[Collection entries]
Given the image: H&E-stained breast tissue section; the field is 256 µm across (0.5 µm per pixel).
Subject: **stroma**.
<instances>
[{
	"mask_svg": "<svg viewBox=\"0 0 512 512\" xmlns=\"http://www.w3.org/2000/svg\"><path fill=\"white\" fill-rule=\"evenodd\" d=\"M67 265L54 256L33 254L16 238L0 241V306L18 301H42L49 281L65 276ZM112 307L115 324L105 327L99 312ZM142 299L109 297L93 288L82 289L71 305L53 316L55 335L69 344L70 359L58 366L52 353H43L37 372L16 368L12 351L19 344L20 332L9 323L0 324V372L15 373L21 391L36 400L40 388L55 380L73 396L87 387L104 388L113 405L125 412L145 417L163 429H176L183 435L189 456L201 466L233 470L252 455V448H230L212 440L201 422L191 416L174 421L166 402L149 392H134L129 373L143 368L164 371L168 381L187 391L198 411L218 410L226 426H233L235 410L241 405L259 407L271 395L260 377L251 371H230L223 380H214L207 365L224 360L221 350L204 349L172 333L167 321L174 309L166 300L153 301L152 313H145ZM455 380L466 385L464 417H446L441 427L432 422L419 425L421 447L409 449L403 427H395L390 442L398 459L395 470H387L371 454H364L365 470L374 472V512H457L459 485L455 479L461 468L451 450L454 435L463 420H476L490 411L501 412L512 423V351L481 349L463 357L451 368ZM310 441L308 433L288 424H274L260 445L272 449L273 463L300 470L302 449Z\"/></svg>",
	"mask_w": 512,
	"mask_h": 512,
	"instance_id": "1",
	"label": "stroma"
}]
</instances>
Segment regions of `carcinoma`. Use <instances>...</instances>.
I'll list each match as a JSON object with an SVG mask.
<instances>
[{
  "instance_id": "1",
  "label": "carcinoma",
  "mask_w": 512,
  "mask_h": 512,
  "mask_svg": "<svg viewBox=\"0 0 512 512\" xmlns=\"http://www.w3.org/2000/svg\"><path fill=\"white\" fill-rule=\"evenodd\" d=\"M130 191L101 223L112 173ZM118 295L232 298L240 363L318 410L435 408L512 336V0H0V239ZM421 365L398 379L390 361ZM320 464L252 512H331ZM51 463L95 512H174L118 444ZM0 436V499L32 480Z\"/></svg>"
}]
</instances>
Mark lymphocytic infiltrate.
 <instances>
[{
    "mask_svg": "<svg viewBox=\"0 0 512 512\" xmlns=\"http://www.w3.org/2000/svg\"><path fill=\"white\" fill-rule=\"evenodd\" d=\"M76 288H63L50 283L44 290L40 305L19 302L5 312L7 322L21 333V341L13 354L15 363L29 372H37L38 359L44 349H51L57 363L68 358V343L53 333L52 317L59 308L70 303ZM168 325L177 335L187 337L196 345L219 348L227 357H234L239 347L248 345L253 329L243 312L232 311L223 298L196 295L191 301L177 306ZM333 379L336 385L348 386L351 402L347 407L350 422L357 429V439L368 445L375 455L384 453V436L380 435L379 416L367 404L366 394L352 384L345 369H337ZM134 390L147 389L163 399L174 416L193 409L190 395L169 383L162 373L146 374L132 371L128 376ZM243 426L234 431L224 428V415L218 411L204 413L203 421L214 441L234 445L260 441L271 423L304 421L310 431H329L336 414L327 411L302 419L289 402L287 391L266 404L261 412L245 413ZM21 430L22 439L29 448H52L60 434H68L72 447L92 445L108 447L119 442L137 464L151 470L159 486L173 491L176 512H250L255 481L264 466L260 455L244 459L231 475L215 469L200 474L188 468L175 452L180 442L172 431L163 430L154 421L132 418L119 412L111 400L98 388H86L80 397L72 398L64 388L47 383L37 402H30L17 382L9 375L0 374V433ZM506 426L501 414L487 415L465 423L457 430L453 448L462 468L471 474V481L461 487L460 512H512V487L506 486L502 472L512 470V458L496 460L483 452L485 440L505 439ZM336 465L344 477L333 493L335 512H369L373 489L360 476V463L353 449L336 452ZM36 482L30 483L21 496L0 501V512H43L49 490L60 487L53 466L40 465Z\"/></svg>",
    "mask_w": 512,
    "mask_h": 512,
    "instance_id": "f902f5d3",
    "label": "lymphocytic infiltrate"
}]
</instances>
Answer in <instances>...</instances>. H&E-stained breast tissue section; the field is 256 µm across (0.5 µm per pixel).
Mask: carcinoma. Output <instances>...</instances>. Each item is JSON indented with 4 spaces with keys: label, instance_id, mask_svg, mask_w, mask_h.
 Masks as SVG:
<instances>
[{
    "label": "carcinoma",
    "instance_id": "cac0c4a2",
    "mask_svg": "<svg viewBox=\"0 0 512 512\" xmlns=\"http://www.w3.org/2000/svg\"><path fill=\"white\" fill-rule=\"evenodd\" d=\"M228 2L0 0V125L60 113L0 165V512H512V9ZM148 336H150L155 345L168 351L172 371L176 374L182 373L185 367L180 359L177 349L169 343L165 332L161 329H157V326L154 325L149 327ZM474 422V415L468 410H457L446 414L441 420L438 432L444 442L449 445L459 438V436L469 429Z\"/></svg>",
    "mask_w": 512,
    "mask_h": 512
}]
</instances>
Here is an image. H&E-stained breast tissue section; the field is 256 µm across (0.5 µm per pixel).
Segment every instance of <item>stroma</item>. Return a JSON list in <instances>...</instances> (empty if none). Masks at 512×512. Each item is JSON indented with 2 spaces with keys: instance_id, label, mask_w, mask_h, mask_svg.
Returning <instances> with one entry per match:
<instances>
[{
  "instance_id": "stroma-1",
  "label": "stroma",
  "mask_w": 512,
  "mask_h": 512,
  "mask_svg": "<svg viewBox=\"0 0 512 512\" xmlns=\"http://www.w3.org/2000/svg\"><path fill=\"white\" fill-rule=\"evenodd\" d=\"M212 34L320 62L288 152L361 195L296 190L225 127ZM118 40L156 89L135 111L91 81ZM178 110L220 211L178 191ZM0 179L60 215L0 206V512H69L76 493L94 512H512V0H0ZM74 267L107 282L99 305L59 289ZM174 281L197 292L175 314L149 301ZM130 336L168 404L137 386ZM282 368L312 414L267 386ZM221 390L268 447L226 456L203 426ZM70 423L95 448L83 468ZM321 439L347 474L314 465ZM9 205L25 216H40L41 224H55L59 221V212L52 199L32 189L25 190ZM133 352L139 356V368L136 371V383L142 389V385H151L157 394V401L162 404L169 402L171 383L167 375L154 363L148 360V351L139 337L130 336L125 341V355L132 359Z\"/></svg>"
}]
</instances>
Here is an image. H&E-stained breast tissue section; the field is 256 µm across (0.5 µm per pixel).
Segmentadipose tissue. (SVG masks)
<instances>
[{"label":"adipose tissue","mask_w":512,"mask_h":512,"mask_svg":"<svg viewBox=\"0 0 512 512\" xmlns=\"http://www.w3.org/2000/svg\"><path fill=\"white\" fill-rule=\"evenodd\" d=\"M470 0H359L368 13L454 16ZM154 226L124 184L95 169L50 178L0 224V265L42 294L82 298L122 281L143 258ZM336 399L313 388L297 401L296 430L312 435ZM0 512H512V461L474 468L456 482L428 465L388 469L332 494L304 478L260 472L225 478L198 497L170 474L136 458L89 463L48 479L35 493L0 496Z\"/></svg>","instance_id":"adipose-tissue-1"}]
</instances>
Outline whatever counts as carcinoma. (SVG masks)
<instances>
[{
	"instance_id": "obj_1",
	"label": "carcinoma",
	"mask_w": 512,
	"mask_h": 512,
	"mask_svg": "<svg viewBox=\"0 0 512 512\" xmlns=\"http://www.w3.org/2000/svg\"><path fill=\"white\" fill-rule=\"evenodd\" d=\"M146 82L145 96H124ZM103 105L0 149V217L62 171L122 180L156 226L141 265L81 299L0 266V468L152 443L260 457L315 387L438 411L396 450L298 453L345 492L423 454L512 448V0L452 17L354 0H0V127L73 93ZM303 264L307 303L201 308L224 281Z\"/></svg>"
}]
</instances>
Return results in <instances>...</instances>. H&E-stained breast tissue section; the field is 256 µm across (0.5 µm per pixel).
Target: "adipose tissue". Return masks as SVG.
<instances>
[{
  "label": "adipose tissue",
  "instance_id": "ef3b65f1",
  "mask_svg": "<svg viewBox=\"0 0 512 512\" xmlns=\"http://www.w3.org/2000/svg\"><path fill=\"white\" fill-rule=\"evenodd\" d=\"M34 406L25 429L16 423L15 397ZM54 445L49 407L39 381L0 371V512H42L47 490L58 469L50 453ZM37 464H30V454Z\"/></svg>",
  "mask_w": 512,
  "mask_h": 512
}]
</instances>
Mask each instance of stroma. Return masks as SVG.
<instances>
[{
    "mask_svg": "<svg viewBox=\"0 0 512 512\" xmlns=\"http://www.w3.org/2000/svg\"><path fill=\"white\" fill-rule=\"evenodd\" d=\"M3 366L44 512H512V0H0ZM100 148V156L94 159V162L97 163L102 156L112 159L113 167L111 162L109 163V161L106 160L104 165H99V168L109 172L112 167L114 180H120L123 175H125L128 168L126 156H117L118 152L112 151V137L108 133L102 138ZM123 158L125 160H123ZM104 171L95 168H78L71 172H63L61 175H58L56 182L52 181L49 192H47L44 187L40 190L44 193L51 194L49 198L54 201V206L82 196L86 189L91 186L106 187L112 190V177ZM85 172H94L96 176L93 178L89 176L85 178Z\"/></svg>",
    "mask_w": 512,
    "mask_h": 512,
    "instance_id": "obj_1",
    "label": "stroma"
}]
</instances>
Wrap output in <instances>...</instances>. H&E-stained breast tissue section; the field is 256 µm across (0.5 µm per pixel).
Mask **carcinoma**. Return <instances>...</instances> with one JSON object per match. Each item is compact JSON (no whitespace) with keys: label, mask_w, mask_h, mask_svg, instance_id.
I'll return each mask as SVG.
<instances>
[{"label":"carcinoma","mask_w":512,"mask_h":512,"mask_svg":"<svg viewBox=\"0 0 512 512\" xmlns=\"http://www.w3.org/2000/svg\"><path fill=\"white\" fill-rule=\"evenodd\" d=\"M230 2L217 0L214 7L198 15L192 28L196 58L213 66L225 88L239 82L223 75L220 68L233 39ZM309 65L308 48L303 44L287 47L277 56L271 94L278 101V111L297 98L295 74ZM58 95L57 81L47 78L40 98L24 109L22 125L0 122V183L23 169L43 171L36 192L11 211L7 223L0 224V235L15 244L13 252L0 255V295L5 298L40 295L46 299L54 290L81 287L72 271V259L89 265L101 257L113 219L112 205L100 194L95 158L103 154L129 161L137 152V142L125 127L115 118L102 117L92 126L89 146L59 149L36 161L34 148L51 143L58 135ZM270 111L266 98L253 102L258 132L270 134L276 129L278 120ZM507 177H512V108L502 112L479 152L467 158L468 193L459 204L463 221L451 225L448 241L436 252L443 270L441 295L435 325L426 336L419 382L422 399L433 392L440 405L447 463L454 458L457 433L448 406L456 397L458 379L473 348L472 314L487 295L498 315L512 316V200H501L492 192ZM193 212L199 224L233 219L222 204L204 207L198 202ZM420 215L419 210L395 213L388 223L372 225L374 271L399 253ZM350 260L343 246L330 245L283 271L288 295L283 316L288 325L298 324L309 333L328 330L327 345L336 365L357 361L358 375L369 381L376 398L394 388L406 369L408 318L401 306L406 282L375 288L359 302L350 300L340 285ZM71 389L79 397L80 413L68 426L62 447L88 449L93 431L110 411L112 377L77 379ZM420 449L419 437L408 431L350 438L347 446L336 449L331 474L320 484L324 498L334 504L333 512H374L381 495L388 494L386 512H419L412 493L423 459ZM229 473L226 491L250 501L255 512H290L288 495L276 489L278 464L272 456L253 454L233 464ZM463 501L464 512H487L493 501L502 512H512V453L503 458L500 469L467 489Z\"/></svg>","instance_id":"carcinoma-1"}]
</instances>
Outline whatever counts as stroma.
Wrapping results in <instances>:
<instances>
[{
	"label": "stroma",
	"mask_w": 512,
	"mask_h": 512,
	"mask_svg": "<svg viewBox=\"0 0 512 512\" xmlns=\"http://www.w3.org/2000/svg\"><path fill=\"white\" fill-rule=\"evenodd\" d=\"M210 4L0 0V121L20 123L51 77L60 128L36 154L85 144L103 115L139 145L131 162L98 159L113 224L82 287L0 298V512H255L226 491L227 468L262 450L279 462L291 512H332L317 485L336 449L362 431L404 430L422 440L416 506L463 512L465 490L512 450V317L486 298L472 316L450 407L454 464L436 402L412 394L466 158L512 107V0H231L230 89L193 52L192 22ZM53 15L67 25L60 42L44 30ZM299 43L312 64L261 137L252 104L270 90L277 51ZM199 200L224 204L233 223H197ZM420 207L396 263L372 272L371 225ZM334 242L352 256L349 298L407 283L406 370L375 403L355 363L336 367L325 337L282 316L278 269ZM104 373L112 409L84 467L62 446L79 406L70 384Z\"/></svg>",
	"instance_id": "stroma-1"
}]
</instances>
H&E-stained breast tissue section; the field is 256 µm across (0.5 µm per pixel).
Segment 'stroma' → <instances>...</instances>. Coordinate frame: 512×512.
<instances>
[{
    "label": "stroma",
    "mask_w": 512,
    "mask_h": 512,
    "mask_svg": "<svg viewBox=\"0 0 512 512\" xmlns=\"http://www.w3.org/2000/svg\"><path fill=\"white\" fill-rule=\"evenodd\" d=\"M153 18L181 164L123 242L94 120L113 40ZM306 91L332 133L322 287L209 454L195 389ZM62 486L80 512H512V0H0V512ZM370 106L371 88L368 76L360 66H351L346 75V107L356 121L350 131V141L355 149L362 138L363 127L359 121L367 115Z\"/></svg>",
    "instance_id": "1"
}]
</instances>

■ **Short exercise**
Go through the listing above and pull out each line containing the word "field".

■ **Response to this exercise**
Given the image: H&E-stained breast tissue section; the field is 256 µm across (0.5 µm per pixel).
Answer in <instances>...</instances>. H&E-stained breast tissue section; the field is 256 µm across (0.5 µm per pixel).
Here is an image. H&E-stained breast tissue section; the field is 256 µm across (0.5 µm per pixel).
Here is an image. H&E-stained breast tissue section; the field is 256 µm across (0.5 µm per pixel).
Return results in <instances>...</instances>. H&E-stained breast tissue section; the field is 256 µm across (0.5 µm per pixel).
Wrap output in <instances>...</instances>. H&E-stained breast tissue section; the field is 256 µm across (0.5 µm per pixel).
H&E-stained breast tissue section; the field is 256 µm across (0.5 µm per pixel).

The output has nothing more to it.